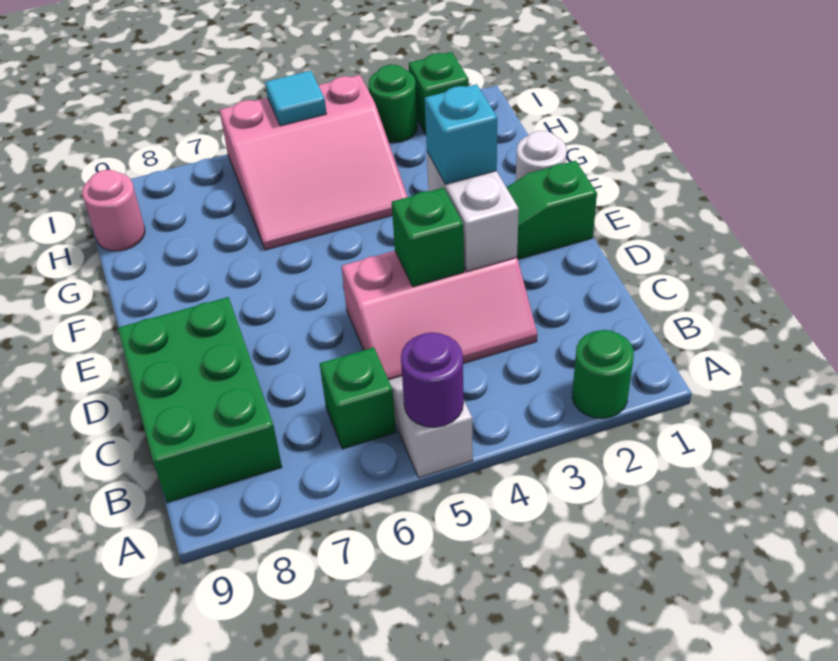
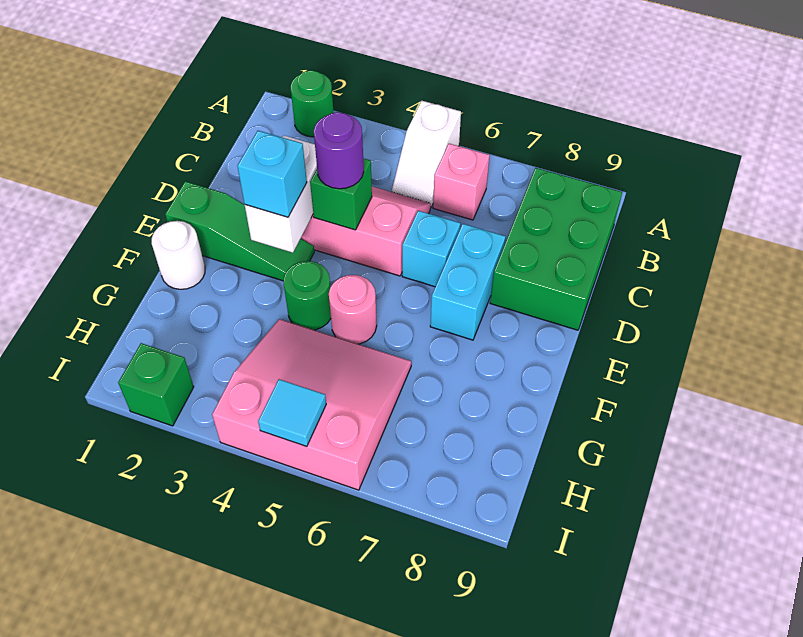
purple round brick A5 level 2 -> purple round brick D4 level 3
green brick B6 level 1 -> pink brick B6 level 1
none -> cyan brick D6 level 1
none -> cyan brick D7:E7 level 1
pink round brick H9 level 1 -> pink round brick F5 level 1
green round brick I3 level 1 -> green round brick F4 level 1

### TASK GOAL
Copy, without any change, the lines above from the one containing "pink round brick H9" to the end, both ends included. Add nothing else.

### PROBLEM SOLUTION
pink round brick H9 level 1 -> pink round brick F5 level 1
green round brick I3 level 1 -> green round brick F4 level 1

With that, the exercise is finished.